### Dataset records:
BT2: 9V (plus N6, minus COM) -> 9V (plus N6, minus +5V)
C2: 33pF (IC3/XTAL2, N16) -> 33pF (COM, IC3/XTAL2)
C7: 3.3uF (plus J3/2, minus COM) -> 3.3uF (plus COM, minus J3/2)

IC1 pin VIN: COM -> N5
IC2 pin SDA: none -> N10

==

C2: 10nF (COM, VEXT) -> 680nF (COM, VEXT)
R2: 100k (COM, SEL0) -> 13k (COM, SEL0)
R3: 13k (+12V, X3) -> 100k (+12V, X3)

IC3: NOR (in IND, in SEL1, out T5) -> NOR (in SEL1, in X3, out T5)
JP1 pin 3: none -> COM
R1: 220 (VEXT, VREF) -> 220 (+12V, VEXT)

...

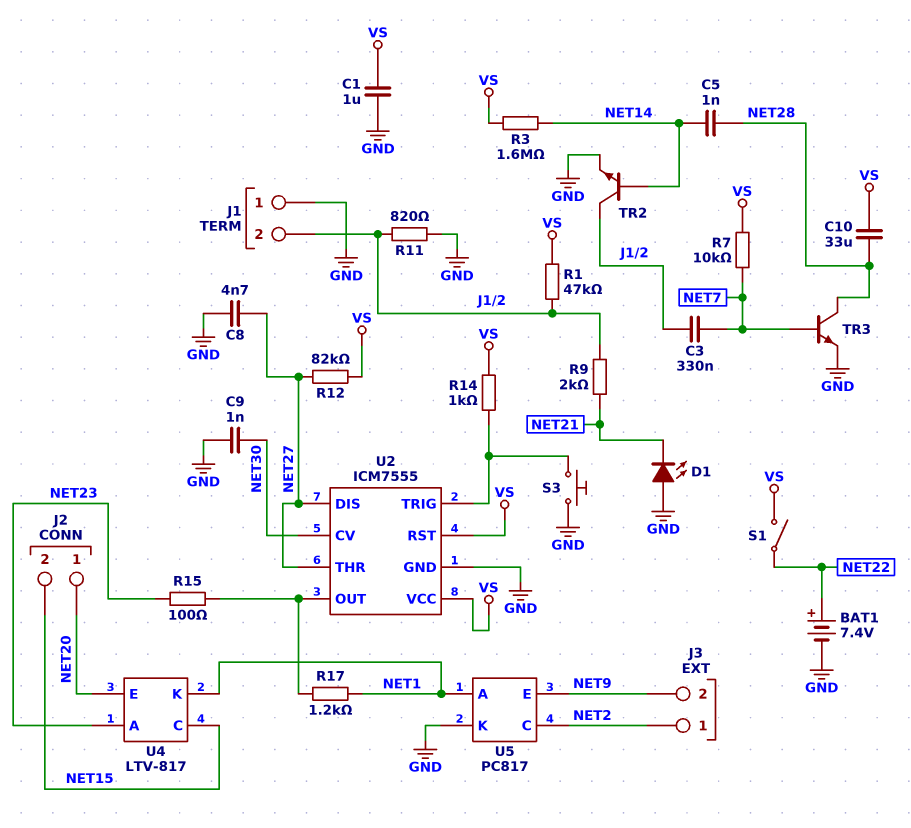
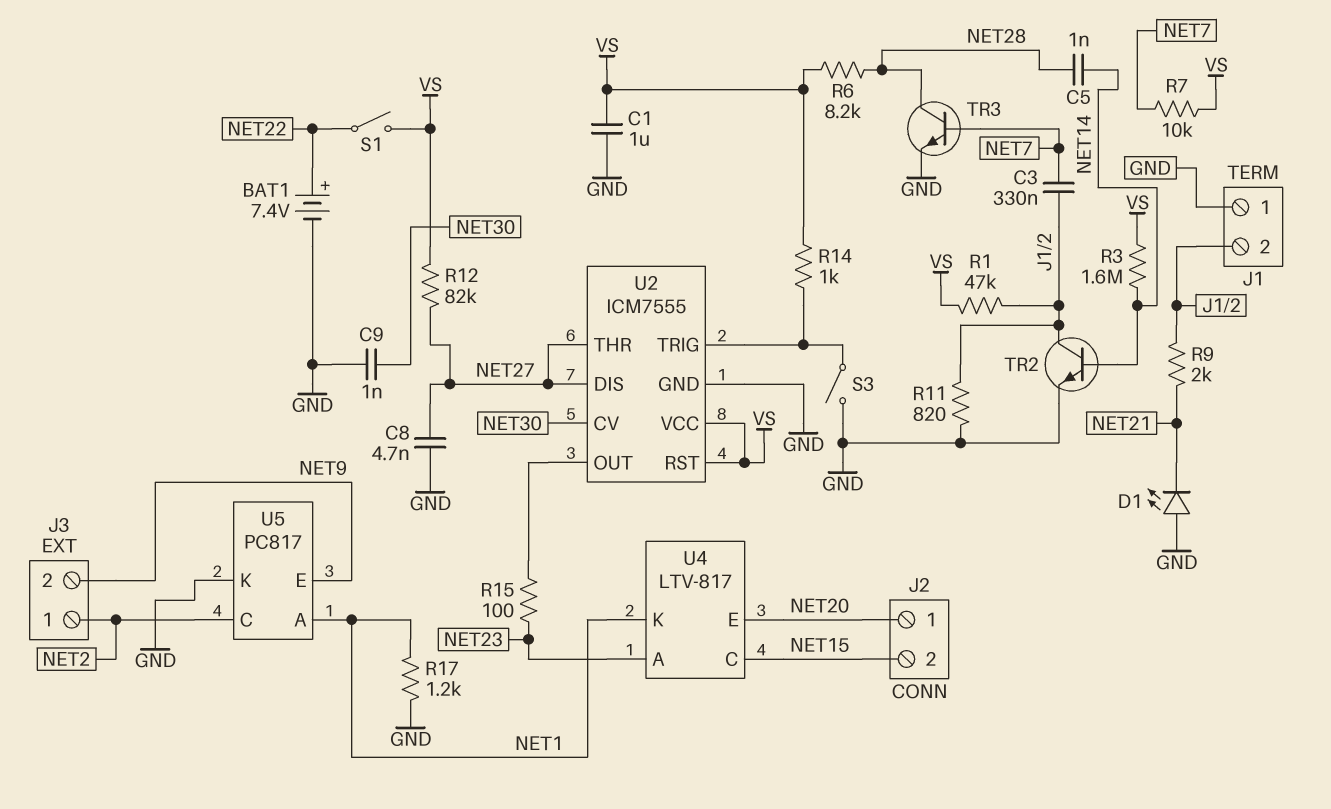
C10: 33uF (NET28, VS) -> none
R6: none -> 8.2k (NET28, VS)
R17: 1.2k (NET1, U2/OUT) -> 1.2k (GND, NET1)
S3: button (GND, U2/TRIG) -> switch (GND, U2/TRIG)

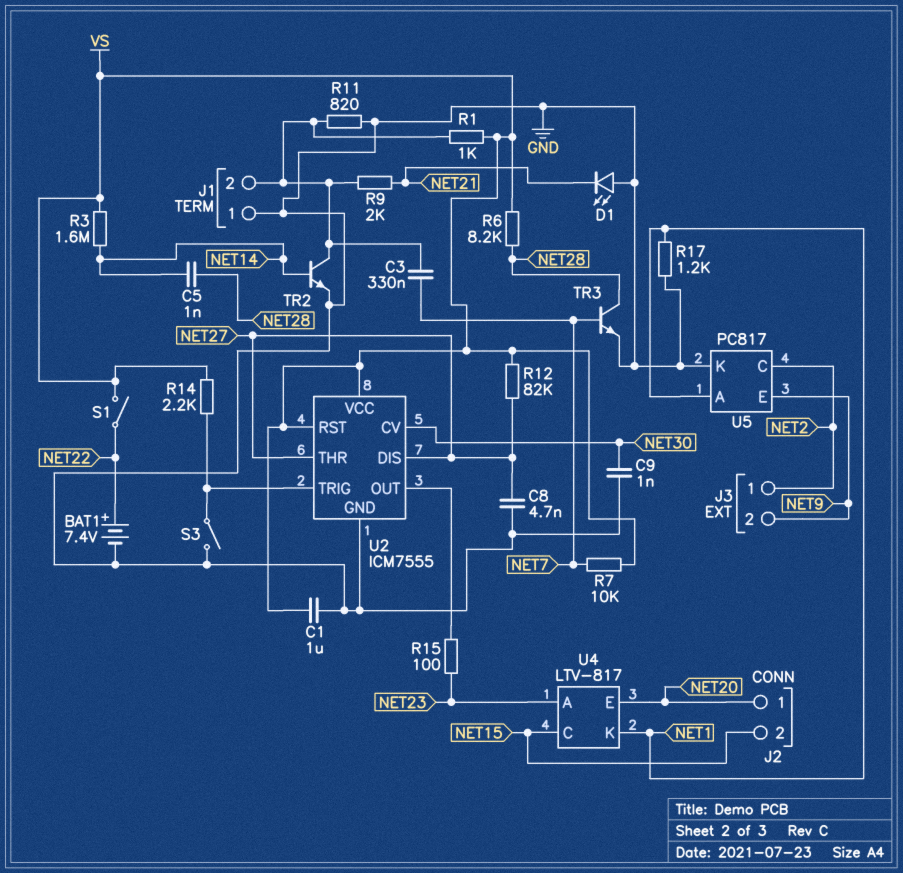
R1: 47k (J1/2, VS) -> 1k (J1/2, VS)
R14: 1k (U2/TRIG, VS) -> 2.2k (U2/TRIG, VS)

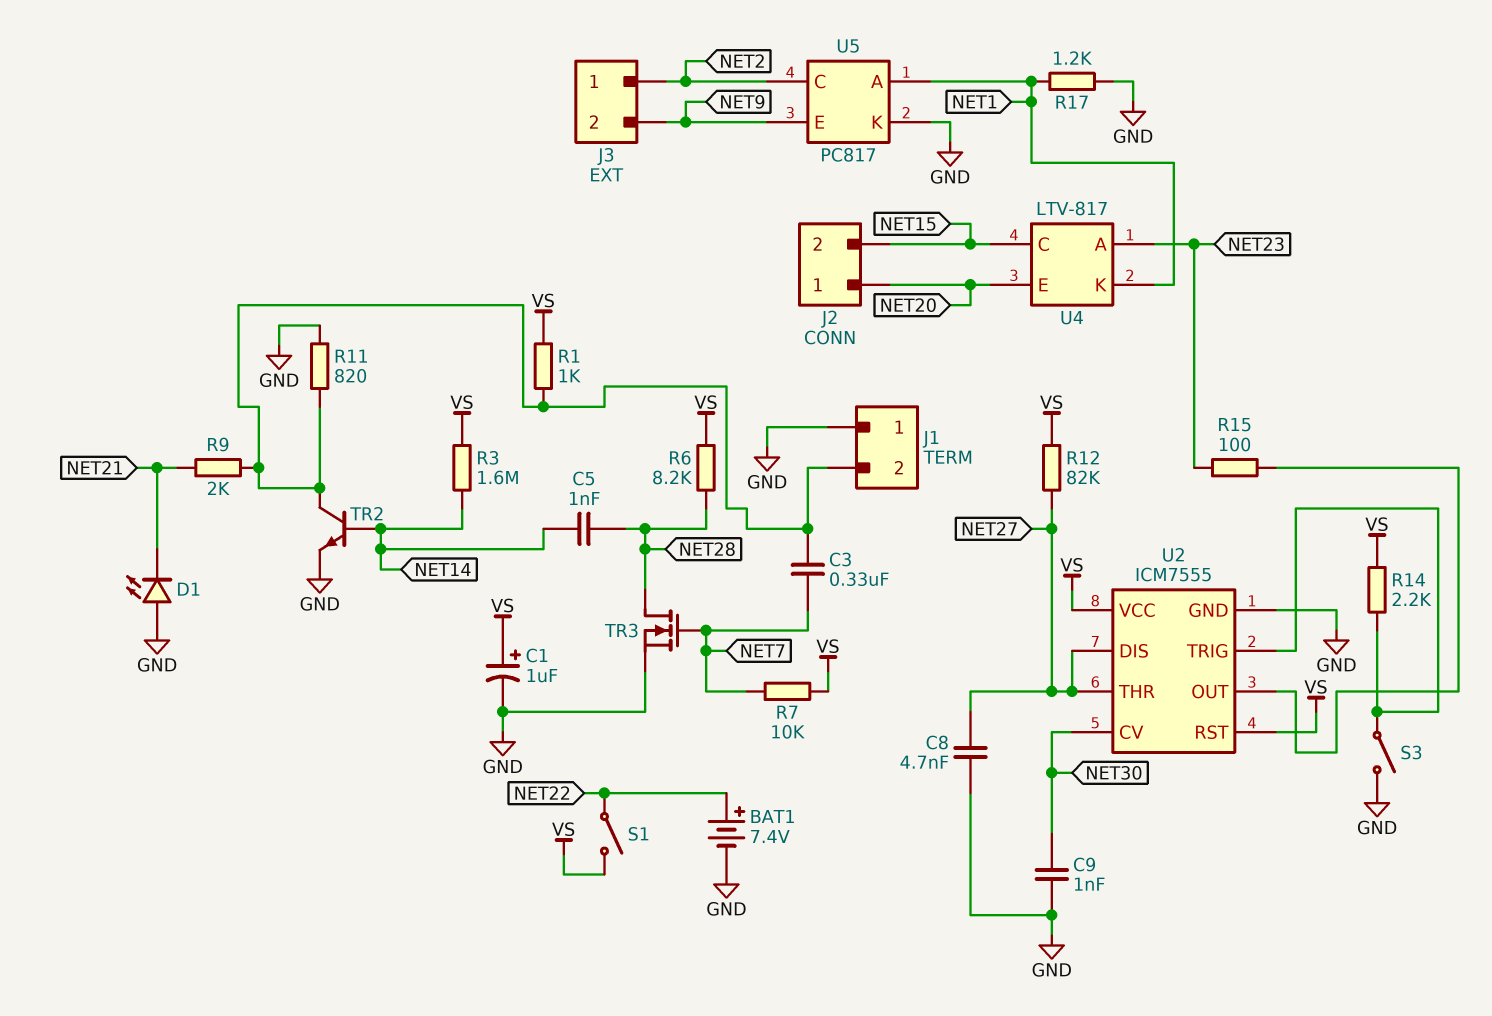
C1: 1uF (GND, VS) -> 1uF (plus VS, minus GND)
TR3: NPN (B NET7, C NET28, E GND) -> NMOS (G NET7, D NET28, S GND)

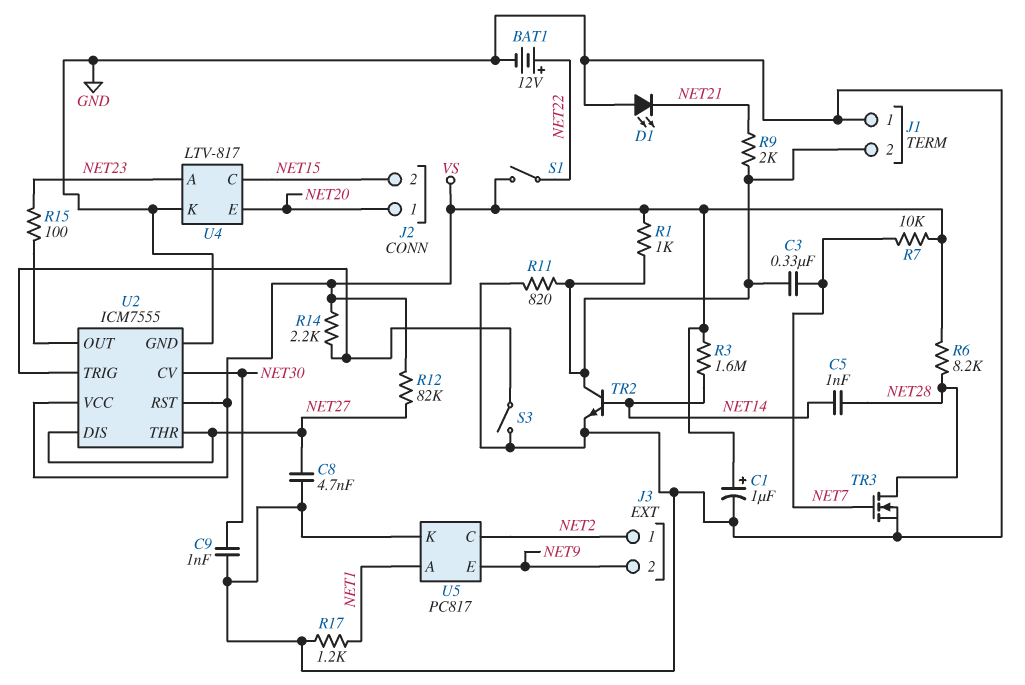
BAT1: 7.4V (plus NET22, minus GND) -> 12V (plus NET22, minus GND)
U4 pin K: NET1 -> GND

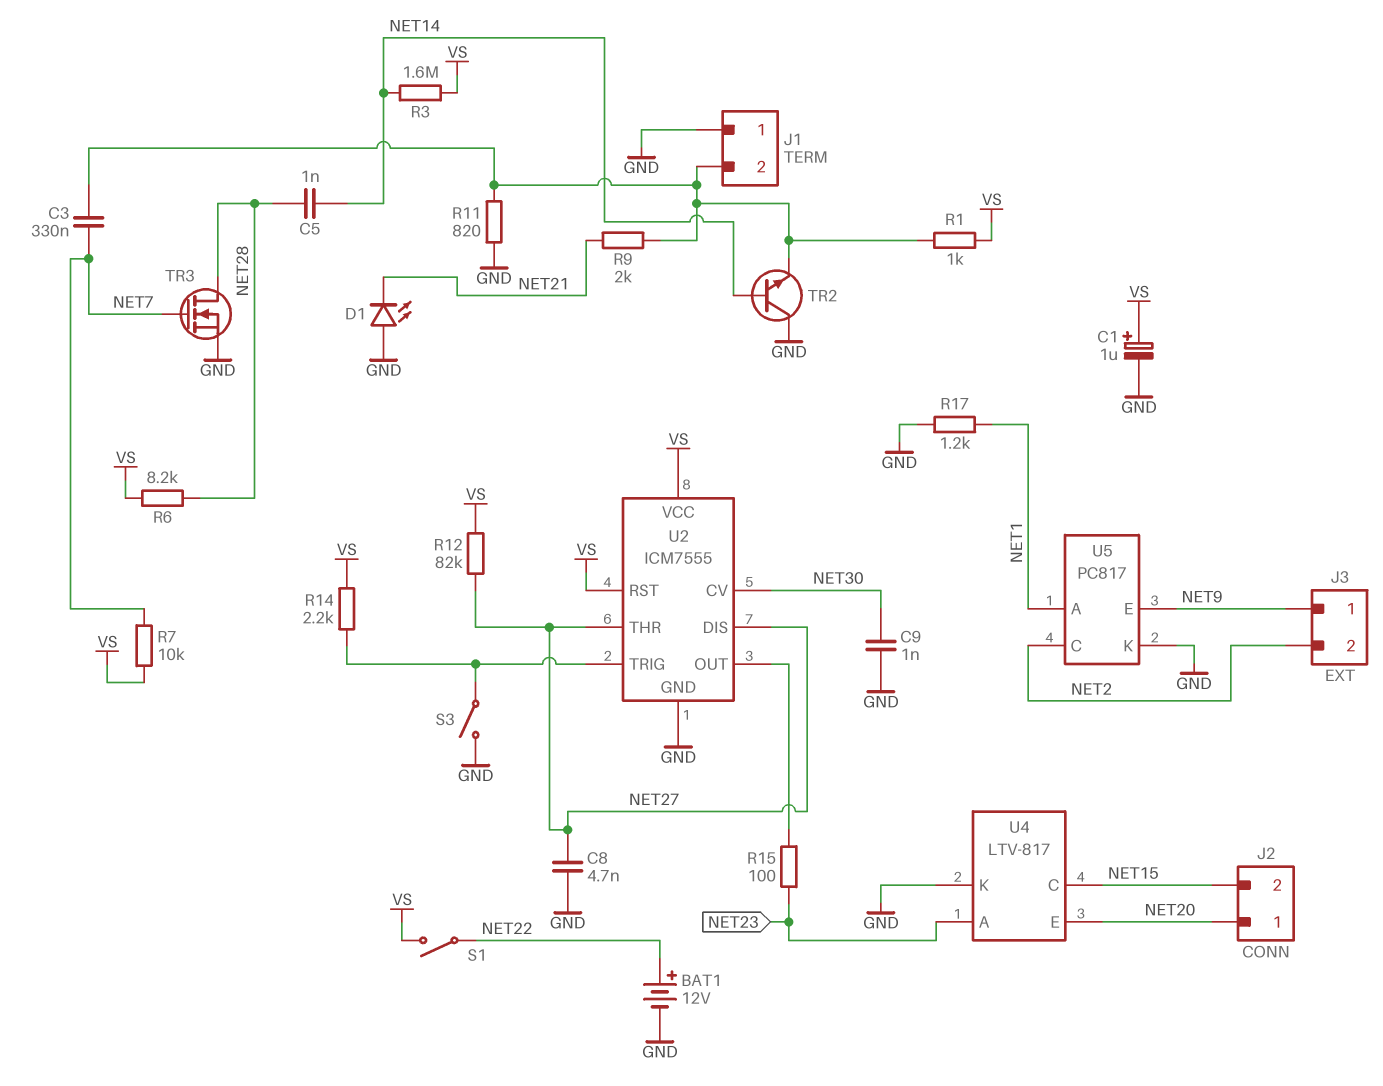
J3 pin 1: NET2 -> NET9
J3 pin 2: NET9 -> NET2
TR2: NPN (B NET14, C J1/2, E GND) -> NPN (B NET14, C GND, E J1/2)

### Requirement:
Within the listing above, locate the line containing "R2: 100k (COM, SEL0) -> 13k (COM, SEL0)" and the line containing "R1: 220 (VEXT, VREF) -> 220 (+12V, VEXT)". Reproduce those two lines and all lines between them exactly, with nothing added.

### Task result:
R2: 100k (COM, SEL0) -> 13k (COM, SEL0)
R3: 13k (+12V, X3) -> 100k (+12V, X3)

IC3: NOR (in IND, in SEL1, out T5) -> NOR (in SEL1, in X3, out T5)
JP1 pin 3: none -> COM
R1: 220 (VEXT, VREF) -> 220 (+12V, VEXT)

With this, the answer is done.